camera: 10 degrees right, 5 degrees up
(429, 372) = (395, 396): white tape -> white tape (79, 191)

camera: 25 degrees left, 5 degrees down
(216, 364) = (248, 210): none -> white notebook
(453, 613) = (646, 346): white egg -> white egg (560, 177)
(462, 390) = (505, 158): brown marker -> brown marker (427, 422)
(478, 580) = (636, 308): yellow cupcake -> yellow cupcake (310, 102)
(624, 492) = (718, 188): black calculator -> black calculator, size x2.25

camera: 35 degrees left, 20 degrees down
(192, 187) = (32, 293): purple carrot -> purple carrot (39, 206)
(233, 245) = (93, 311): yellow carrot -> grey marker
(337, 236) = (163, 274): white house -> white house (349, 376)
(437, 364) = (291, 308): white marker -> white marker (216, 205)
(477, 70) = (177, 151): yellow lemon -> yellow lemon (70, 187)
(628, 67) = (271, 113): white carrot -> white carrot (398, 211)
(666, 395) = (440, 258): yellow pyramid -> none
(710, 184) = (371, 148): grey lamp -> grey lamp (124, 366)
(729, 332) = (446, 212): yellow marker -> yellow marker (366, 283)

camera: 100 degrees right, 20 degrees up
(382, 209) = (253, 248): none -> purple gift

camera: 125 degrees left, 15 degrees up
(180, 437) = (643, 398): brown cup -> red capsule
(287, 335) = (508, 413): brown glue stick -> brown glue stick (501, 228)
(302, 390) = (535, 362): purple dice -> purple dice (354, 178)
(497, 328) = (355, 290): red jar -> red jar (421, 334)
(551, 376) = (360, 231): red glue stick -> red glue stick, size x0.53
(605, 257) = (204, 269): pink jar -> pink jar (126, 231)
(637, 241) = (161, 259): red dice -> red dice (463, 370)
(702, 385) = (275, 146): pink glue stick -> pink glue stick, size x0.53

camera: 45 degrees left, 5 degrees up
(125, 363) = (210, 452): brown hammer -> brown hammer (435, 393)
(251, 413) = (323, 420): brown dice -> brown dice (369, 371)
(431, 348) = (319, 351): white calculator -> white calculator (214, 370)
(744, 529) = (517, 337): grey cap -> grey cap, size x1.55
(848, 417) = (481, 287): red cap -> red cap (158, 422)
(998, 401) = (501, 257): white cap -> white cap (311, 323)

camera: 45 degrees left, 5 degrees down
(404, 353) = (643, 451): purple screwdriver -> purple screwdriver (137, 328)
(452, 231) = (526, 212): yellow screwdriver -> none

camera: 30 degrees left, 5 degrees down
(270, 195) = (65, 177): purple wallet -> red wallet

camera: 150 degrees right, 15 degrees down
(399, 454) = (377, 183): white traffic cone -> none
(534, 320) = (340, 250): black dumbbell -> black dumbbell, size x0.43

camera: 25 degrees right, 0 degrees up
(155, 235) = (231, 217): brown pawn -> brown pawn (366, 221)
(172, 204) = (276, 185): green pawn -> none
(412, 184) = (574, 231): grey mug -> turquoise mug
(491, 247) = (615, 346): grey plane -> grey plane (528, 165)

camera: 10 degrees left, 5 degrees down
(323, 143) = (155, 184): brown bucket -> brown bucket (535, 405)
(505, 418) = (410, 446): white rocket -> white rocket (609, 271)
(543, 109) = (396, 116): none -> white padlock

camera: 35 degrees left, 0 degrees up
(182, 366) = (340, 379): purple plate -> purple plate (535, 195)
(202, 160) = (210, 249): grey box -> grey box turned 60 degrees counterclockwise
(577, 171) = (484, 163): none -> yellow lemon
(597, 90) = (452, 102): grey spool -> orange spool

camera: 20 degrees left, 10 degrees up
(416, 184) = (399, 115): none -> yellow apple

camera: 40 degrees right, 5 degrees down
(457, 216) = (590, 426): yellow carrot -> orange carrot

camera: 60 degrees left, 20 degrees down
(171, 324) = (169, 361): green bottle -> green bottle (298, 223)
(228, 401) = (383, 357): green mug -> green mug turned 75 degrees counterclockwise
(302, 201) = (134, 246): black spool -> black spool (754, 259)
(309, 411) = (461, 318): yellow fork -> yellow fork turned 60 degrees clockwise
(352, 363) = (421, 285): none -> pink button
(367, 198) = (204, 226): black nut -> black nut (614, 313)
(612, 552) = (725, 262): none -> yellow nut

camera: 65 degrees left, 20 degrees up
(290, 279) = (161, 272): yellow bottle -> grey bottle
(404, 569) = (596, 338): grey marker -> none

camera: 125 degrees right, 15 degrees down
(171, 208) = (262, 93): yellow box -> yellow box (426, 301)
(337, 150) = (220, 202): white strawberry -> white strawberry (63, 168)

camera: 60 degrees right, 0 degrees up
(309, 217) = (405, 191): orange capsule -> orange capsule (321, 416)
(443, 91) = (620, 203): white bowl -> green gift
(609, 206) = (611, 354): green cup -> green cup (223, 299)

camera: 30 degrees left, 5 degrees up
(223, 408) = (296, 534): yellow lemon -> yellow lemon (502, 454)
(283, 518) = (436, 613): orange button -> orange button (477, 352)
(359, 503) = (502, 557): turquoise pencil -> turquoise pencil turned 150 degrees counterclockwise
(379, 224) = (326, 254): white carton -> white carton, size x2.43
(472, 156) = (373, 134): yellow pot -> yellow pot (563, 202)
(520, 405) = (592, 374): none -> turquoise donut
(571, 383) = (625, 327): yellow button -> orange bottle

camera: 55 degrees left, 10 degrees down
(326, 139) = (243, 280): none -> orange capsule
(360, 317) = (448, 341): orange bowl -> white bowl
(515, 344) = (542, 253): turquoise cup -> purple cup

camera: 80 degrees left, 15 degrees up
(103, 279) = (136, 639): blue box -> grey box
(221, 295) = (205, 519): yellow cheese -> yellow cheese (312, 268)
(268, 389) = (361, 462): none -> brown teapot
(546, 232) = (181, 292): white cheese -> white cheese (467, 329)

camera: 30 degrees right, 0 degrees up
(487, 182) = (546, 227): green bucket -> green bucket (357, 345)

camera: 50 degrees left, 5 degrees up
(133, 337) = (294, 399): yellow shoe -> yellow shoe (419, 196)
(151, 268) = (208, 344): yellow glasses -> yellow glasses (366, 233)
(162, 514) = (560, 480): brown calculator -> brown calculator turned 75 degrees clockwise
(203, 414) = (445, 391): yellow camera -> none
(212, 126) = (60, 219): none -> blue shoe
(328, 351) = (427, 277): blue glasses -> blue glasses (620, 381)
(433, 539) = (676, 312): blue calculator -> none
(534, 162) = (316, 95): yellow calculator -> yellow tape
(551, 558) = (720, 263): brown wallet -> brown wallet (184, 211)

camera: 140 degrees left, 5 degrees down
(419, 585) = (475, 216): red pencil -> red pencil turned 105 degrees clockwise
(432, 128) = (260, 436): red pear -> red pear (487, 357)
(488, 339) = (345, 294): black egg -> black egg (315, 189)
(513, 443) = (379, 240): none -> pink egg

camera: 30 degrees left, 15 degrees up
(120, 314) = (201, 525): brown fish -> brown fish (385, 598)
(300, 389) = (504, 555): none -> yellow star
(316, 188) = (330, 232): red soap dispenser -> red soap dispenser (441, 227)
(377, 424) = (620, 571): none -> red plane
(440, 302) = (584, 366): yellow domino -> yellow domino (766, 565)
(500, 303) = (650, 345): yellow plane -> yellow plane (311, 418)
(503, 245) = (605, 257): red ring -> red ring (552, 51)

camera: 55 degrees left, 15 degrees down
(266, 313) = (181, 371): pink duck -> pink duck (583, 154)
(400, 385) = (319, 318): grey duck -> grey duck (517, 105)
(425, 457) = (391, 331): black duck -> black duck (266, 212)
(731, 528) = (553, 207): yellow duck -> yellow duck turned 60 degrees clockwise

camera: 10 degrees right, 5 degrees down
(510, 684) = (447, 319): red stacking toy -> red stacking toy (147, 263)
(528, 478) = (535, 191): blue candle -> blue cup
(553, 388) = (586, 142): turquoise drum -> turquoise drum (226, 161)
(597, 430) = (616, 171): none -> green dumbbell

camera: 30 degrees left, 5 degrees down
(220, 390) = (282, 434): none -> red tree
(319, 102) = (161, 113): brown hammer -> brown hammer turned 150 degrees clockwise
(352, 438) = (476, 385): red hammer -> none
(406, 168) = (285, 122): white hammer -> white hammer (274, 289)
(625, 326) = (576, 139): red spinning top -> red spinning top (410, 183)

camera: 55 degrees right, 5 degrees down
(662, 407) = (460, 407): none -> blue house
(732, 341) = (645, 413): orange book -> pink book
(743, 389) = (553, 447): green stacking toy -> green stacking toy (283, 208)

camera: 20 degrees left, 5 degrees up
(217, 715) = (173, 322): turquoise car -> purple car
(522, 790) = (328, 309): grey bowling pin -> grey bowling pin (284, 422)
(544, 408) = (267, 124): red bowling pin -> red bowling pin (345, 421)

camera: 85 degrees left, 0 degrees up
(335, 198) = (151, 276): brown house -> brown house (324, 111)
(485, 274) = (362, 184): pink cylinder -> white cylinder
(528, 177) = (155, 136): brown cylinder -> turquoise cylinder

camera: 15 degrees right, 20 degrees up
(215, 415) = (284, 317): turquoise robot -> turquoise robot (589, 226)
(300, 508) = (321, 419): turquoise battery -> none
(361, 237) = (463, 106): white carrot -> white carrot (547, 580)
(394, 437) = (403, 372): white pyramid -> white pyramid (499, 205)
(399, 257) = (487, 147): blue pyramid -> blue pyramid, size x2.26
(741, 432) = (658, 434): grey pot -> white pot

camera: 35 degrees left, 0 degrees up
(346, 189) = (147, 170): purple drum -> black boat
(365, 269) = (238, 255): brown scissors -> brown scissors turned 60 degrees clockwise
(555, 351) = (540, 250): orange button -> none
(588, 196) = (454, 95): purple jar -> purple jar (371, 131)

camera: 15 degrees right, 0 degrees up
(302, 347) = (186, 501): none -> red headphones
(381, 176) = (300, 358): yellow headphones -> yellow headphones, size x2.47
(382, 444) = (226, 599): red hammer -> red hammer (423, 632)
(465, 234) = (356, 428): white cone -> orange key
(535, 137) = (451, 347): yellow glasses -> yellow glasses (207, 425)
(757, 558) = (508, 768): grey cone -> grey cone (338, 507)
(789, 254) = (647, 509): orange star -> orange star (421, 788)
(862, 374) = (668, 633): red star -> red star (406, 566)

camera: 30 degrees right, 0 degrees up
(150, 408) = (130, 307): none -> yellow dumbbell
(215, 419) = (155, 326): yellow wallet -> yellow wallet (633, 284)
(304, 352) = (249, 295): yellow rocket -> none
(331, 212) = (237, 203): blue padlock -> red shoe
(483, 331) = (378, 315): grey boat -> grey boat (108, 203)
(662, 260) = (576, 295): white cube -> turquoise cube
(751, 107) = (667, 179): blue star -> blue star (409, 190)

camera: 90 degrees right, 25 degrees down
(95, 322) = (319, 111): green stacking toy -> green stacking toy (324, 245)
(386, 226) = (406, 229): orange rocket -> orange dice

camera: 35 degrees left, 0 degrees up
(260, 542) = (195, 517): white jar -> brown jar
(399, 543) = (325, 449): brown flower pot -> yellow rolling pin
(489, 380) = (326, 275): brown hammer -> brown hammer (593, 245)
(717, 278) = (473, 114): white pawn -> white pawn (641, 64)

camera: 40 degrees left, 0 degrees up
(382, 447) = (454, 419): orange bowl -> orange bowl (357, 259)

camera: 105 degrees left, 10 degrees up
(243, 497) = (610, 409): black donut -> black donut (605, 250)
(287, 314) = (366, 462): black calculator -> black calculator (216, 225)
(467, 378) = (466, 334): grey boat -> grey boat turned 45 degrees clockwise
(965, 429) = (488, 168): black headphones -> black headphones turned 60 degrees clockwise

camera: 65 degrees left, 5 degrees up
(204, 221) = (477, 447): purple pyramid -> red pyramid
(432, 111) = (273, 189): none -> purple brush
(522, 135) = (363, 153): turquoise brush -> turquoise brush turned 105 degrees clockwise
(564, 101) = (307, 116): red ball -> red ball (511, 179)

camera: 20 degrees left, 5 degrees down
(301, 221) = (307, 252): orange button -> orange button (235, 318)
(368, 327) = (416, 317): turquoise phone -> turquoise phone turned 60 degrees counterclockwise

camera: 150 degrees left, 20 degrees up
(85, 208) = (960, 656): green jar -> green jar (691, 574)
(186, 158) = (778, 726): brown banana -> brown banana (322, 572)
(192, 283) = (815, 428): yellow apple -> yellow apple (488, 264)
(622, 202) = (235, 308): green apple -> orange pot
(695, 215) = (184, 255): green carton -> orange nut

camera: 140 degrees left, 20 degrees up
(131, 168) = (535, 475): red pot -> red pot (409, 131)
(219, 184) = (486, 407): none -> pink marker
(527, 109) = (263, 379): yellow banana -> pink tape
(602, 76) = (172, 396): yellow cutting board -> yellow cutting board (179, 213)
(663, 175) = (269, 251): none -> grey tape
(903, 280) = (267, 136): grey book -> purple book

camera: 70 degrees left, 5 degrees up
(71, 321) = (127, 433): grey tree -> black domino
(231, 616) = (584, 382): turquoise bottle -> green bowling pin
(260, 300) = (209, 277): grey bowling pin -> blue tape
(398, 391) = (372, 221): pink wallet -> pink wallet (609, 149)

• _WORK TO COMPLETE_
Each line from the start of the listing above through the line containing "camera: 35 degrees left, 20 degrees down" must be reproduced exactly. Leave out the rest.

• _TASK OUTPUT_
camera: 10 degrees right, 5 degrees up
(429, 372) = (395, 396): white tape -> white tape (79, 191)

camera: 25 degrees left, 5 degrees down
(216, 364) = (248, 210): none -> white notebook
(453, 613) = (646, 346): white egg -> white egg (560, 177)
(462, 390) = (505, 158): brown marker -> brown marker (427, 422)
(478, 580) = (636, 308): yellow cupcake -> yellow cupcake (310, 102)
(624, 492) = (718, 188): black calculator -> black calculator, size x2.25

camera: 35 degrees left, 20 degrees down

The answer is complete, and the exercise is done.